WHAT NEEDS TO BE DONE: Whenever a line contains the string "orange", copy it out of the entries.

Collected data:
= Beginning of Section =
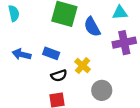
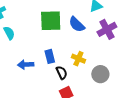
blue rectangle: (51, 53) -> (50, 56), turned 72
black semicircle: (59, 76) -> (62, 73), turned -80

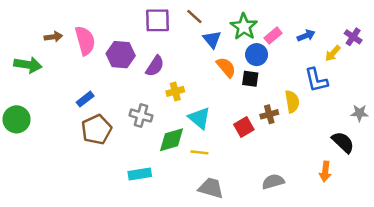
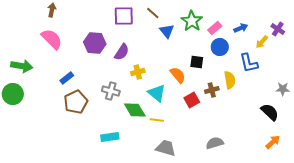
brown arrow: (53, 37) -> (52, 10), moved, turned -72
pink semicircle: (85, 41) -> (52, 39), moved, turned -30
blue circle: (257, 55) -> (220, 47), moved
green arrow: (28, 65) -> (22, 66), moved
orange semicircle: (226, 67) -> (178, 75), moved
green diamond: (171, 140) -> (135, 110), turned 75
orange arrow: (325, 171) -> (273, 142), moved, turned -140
= End of Section =
= Beginning of Section =
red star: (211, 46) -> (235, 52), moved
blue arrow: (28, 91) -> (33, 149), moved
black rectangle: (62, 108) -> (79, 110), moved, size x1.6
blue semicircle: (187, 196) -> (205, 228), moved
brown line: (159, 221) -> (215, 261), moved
= End of Section =
RESPONSE BELOW:
orange semicircle: (226, 67) -> (178, 75), moved
orange arrow: (325, 171) -> (273, 142), moved, turned -140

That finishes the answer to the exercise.